Task requirements: Pull out each line of the listing below that contains the word "positioned". Treat upper and lower case as different.

Study material:
>>>
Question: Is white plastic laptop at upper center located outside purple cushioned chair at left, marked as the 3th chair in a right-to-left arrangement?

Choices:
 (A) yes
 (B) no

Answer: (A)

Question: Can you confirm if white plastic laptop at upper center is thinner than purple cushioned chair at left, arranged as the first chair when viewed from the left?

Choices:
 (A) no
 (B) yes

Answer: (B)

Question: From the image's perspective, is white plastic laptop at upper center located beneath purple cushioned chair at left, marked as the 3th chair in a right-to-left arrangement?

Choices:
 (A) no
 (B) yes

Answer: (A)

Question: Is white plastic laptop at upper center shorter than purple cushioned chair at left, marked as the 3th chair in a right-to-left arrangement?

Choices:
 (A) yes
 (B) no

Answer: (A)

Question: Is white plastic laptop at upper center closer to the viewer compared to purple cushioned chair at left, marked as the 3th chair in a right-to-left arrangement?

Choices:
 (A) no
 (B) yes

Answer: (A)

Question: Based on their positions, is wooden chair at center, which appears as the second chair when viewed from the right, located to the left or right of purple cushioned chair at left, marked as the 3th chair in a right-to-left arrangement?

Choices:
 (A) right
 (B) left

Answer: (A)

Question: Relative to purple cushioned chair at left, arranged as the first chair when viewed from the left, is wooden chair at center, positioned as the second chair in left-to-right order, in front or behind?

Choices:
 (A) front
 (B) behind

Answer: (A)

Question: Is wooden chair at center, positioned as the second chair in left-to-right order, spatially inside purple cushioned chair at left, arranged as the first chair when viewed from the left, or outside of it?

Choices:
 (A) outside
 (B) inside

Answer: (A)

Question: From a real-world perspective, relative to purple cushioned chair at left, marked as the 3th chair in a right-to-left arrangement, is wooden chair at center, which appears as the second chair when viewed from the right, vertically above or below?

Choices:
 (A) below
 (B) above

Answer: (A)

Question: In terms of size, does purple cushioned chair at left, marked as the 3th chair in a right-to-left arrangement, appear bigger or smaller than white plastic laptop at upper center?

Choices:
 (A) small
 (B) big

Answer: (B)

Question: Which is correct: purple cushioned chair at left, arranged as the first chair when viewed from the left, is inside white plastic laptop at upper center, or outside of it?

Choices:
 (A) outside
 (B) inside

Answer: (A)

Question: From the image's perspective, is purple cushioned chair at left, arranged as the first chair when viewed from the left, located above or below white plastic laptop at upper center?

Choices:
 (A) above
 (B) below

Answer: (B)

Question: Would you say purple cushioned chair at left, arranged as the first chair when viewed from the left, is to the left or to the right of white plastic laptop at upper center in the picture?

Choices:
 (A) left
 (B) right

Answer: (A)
<<<
Your response:
Question: Relative to purple cushioned chair at left, arranged as the first chair when viewed from the left, is wooden chair at center, positioned as the second chair in left-to-right order, in front or behind?
Question: Is wooden chair at center, positioned as the second chair in left-to-right order, spatially inside purple cushioned chair at left, arranged as the first chair when viewed from the left, or outside of it?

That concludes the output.